## Problem statement
The span to repeat in the listing below runs from the line containing "(84, 319) = (316, 495): red" to the line containing "(631, 272) = (492, 145): none -> green button", inclusive. Repeat it exactly, and only it.

## Task data
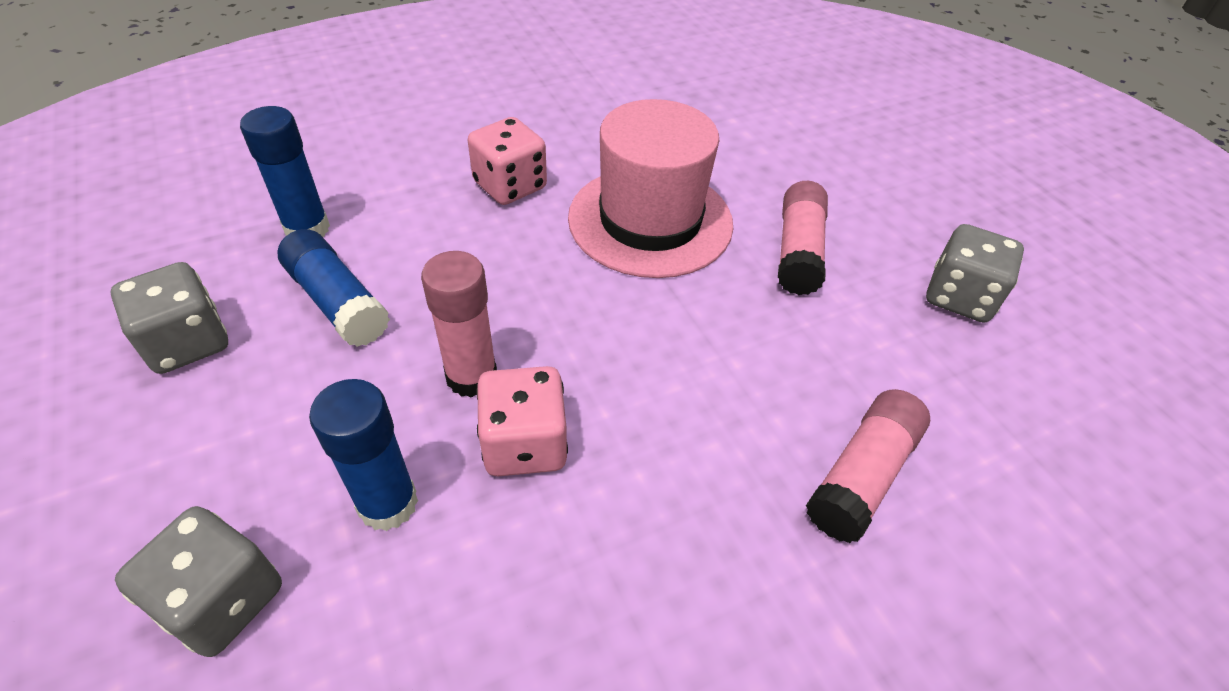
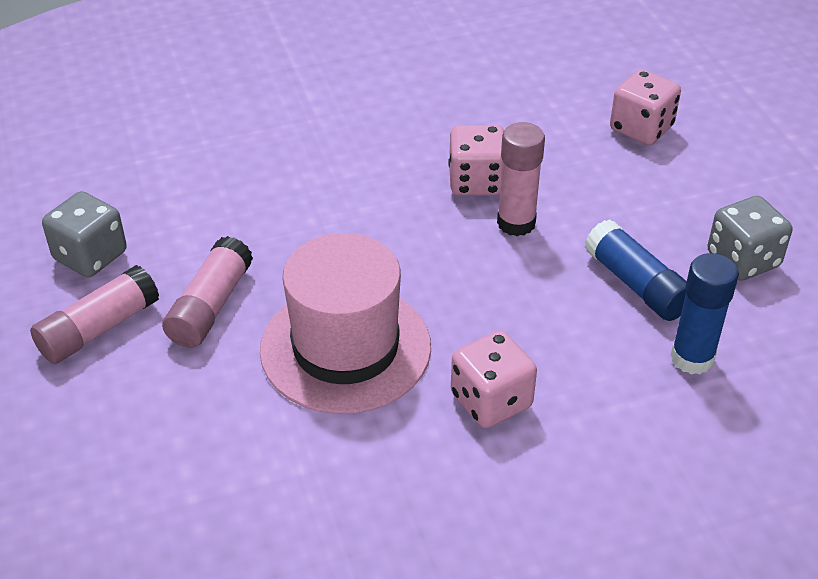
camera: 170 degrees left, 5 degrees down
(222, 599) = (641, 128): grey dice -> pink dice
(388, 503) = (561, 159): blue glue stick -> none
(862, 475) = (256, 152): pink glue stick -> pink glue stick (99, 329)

==

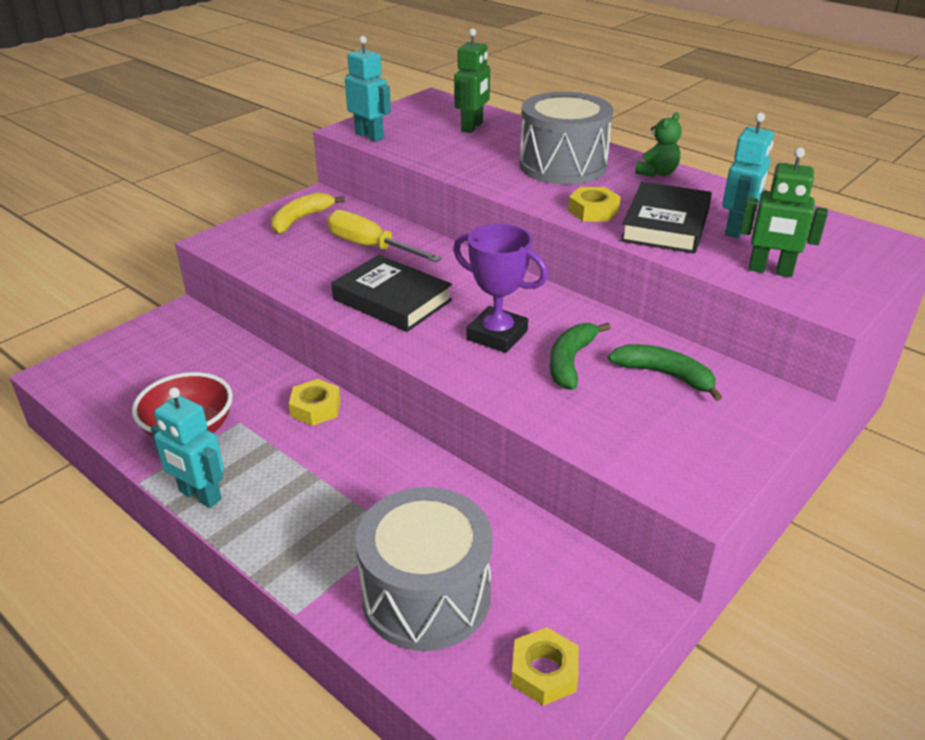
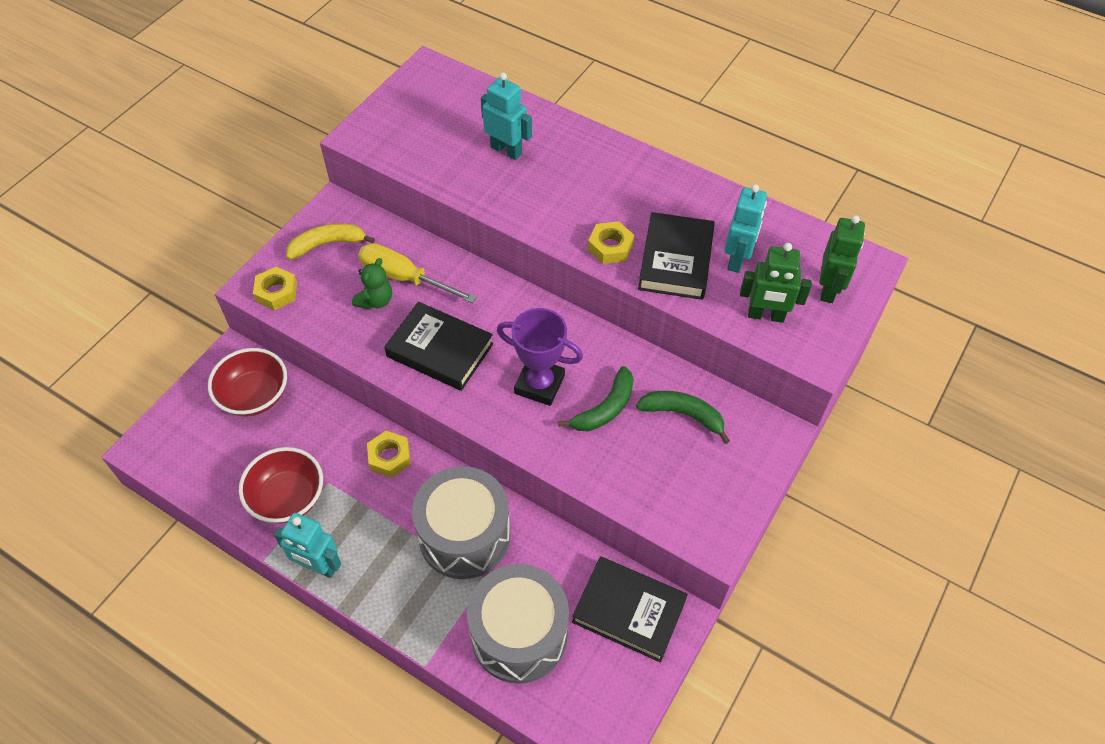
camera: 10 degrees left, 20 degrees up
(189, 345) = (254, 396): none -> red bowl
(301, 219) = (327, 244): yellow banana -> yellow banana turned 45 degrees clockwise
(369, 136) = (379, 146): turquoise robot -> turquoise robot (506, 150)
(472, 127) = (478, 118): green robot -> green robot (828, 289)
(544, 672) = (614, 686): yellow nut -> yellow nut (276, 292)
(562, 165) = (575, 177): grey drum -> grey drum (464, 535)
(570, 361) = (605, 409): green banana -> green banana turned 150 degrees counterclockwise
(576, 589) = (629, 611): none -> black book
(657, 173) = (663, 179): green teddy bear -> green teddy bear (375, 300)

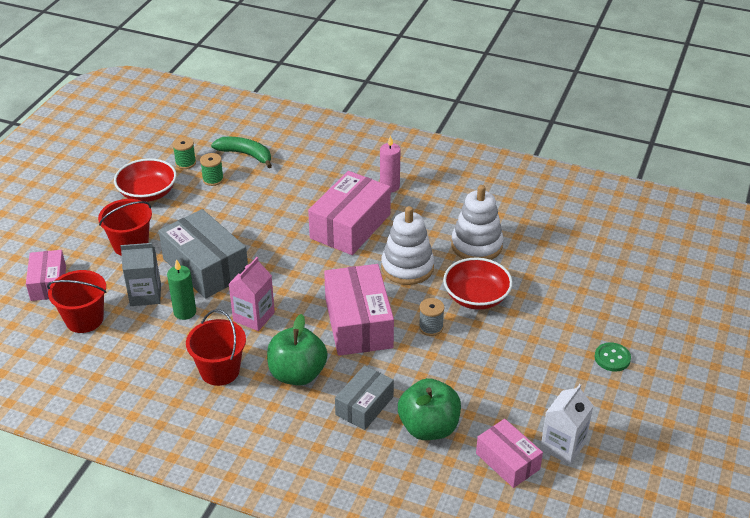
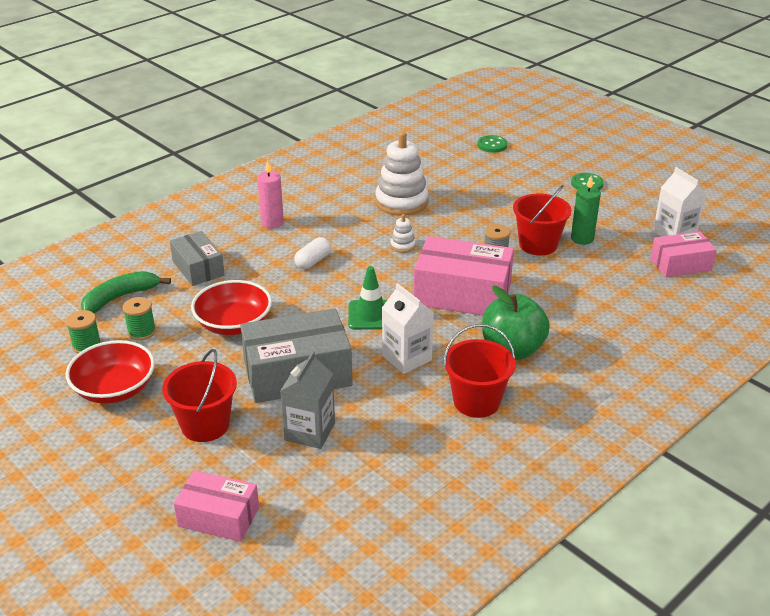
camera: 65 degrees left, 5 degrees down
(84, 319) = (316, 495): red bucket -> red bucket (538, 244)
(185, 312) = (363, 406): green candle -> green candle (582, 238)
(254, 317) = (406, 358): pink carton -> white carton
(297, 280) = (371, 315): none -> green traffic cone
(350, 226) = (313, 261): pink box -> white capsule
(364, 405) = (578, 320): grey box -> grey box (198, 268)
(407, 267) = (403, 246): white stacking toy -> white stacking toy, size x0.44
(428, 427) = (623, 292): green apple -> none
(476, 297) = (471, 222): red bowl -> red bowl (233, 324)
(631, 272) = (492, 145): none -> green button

## Answer to this problem
(84, 319) = (316, 495): red bucket -> red bucket (538, 244)
(185, 312) = (363, 406): green candle -> green candle (582, 238)
(254, 317) = (406, 358): pink carton -> white carton
(297, 280) = (371, 315): none -> green traffic cone
(350, 226) = (313, 261): pink box -> white capsule
(364, 405) = (578, 320): grey box -> grey box (198, 268)
(407, 267) = (403, 246): white stacking toy -> white stacking toy, size x0.44
(428, 427) = (623, 292): green apple -> none
(476, 297) = (471, 222): red bowl -> red bowl (233, 324)
(631, 272) = (492, 145): none -> green button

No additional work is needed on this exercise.